▸ **Provided records**:
# # # # #

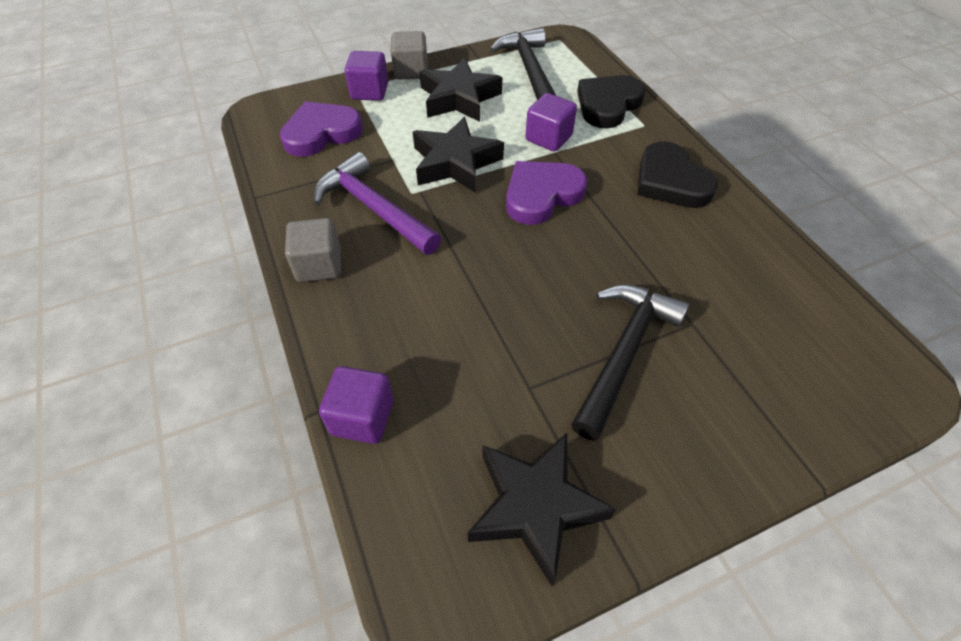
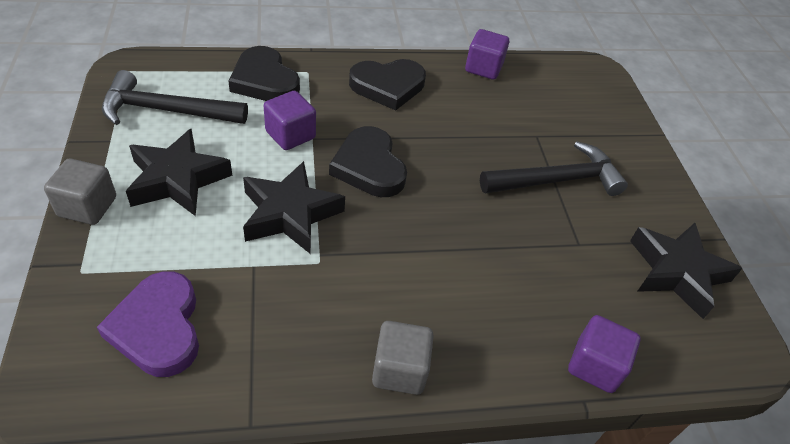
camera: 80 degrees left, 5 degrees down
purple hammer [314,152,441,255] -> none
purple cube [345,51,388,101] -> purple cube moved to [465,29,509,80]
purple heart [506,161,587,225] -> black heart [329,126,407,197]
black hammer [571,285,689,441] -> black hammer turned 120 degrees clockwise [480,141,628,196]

# # # # #

▸ **Activity**: Find the string "black" in the data. Report each line it appears in.

▸ **Exercise output**:
purple heart [506,161,587,225] -> black heart [329,126,407,197]
black hammer [571,285,689,441] -> black hammer turned 120 degrees clockwise [480,141,628,196]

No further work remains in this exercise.